### Work item
Would you repeat the whole listing exactly?

┄┄┄┄┄┄┄┄┄┄┄┄┄┄┄┄┄┄┄┄

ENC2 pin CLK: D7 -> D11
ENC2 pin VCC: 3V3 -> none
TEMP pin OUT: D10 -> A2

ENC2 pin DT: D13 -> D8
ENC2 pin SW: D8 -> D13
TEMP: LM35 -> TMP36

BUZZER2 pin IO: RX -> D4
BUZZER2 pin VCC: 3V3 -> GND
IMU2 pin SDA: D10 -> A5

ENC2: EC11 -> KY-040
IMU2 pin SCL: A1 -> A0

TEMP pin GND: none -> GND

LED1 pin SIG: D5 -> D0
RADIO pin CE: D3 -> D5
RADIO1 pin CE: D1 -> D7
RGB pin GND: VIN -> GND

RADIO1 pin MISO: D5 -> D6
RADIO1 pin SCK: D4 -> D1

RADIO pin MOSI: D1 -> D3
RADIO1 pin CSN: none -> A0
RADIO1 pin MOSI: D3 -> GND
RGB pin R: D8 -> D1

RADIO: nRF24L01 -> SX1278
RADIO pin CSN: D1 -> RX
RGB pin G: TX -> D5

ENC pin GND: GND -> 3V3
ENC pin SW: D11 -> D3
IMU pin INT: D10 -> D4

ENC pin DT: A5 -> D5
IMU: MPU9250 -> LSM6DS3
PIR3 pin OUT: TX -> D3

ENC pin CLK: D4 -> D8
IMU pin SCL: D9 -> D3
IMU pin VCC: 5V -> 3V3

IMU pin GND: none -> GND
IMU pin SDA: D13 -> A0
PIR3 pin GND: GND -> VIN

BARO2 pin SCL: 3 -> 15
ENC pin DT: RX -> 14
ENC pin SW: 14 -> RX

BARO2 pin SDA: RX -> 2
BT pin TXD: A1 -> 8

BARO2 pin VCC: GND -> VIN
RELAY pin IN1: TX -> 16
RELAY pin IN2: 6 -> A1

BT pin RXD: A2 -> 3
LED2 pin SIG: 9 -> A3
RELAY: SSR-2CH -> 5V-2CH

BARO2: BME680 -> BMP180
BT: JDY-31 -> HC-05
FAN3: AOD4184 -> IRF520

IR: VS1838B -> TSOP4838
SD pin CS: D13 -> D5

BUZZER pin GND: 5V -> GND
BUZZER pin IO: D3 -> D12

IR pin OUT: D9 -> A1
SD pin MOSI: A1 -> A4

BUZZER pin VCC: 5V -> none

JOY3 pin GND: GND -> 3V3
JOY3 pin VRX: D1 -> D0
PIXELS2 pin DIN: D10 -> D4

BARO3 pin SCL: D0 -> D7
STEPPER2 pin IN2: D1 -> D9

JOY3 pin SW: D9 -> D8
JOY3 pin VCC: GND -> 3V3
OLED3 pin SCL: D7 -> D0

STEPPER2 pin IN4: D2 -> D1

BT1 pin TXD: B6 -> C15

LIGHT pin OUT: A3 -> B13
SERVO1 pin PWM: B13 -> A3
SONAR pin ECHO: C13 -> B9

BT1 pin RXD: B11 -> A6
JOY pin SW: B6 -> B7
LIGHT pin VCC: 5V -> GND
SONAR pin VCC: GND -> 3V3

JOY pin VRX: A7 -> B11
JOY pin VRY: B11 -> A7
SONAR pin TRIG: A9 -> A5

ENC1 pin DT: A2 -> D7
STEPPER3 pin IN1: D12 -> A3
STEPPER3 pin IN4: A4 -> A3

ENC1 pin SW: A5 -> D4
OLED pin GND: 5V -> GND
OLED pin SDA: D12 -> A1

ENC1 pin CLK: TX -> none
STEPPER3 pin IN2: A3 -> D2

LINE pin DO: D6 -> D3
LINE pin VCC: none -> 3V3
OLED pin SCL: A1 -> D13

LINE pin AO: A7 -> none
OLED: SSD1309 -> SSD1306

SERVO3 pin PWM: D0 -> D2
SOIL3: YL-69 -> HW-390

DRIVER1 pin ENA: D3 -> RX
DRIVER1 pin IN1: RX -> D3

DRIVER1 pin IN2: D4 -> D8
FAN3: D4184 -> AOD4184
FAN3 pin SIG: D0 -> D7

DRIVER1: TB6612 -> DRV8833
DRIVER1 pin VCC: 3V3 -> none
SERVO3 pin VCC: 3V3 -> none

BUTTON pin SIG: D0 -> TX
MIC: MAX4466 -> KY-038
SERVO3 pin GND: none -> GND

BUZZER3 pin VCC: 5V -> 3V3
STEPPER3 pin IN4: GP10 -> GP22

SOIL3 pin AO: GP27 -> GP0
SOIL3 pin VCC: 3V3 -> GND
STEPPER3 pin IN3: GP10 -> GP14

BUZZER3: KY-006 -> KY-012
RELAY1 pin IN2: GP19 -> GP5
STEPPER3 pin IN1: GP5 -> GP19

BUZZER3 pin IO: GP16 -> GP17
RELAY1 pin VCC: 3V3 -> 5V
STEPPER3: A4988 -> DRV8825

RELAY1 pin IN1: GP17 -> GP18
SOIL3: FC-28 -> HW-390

┄┄┄┄┄┄┄┄┄┄┄┄┄┄┄┄┄┄┄┄

### Result for this exercise
ENC2 pin CLK: D7 -> D11
ENC2 pin VCC: 3V3 -> none
TEMP pin OUT: D10 -> A2

ENC2 pin DT: D13 -> D8
ENC2 pin SW: D8 -> D13
TEMP: LM35 -> TMP36

BUZZER2 pin IO: RX -> D4
BUZZER2 pin VCC: 3V3 -> GND
IMU2 pin SDA: D10 -> A5

ENC2: EC11 -> KY-040
IMU2 pin SCL: A1 -> A0

TEMP pin GND: none -> GND

LED1 pin SIG: D5 -> D0
RADIO pin CE: D3 -> D5
RADIO1 pin CE: D1 -> D7
RGB pin GND: VIN -> GND

RADIO1 pin MISO: D5 -> D6
RADIO1 pin SCK: D4 -> D1

RADIO pin MOSI: D1 -> D3
RADIO1 pin CSN: none -> A0
RADIO1 pin MOSI: D3 -> GND
RGB pin R: D8 -> D1

RADIO: nRF24L01 -> SX1278
RADIO pin CSN: D1 -> RX
RGB pin G: TX -> D5

ENC pin GND: GND -> 3V3
ENC pin SW: D11 -> D3
IMU pin INT: D10 -> D4

ENC pin DT: A5 -> D5
IMU: MPU9250 -> LSM6DS3
PIR3 pin OUT: TX -> D3

ENC pin CLK: D4 -> D8
IMU pin SCL: D9 -> D3
IMU pin VCC: 5V -> 3V3

IMU pin GND: none -> GND
IMU pin SDA: D13 -> A0
PIR3 pin GND: GND -> VIN

BARO2 pin SCL: 3 -> 15
ENC pin DT: RX -> 14
ENC pin SW: 14 -> RX

BARO2 pin SDA: RX -> 2
BT pin TXD: A1 -> 8

BARO2 pin VCC: GND -> VIN
RELAY pin IN1: TX -> 16
RELAY pin IN2: 6 -> A1

BT pin RXD: A2 -> 3
LED2 pin SIG: 9 -> A3
RELAY: SSR-2CH -> 5V-2CH

BARO2: BME680 -> BMP180
BT: JDY-31 -> HC-05
FAN3: AOD4184 -> IRF520

IR: VS1838B -> TSOP4838
SD pin CS: D13 -> D5

BUZZER pin GND: 5V -> GND
BUZZER pin IO: D3 -> D12

IR pin OUT: D9 -> A1
SD pin MOSI: A1 -> A4

BUZZER pin VCC: 5V -> none

JOY3 pin GND: GND -> 3V3
JOY3 pin VRX: D1 -> D0
PIXELS2 pin DIN: D10 -> D4

BARO3 pin SCL: D0 -> D7
STEPPER2 pin IN2: D1 -> D9

JOY3 pin SW: D9 -> D8
JOY3 pin VCC: GND -> 3V3
OLED3 pin SCL: D7 -> D0

STEPPER2 pin IN4: D2 -> D1

BT1 pin TXD: B6 -> C15

LIGHT pin OUT: A3 -> B13
SERVO1 pin PWM: B13 -> A3
SONAR pin ECHO: C13 -> B9

BT1 pin RXD: B11 -> A6
JOY pin SW: B6 -> B7
LIGHT pin VCC: 5V -> GND
SONAR pin VCC: GND -> 3V3

JOY pin VRX: A7 -> B11
JOY pin VRY: B11 -> A7
SONAR pin TRIG: A9 -> A5

ENC1 pin DT: A2 -> D7
STEPPER3 pin IN1: D12 -> A3
STEPPER3 pin IN4: A4 -> A3

ENC1 pin SW: A5 -> D4
OLED pin GND: 5V -> GND
OLED pin SDA: D12 -> A1

ENC1 pin CLK: TX -> none
STEPPER3 pin IN2: A3 -> D2

LINE pin DO: D6 -> D3
LINE pin VCC: none -> 3V3
OLED pin SCL: A1 -> D13

LINE pin AO: A7 -> none
OLED: SSD1309 -> SSD1306

SERVO3 pin PWM: D0 -> D2
SOIL3: YL-69 -> HW-390

DRIVER1 pin ENA: D3 -> RX
DRIVER1 pin IN1: RX -> D3

DRIVER1 pin IN2: D4 -> D8
FAN3: D4184 -> AOD4184
FAN3 pin SIG: D0 -> D7

DRIVER1: TB6612 -> DRV8833
DRIVER1 pin VCC: 3V3 -> none
SERVO3 pin VCC: 3V3 -> none

BUTTON pin SIG: D0 -> TX
MIC: MAX4466 -> KY-038
SERVO3 pin GND: none -> GND

BUZZER3 pin VCC: 5V -> 3V3
STEPPER3 pin IN4: GP10 -> GP22

SOIL3 pin AO: GP27 -> GP0
SOIL3 pin VCC: 3V3 -> GND
STEPPER3 pin IN3: GP10 -> GP14

BUZZER3: KY-006 -> KY-012
RELAY1 pin IN2: GP19 -> GP5
STEPPER3 pin IN1: GP5 -> GP19

BUZZER3 pin IO: GP16 -> GP17
RELAY1 pin VCC: 3V3 -> 5V
STEPPER3: A4988 -> DRV8825

RELAY1 pin IN1: GP17 -> GP18
SOIL3: FC-28 -> HW-390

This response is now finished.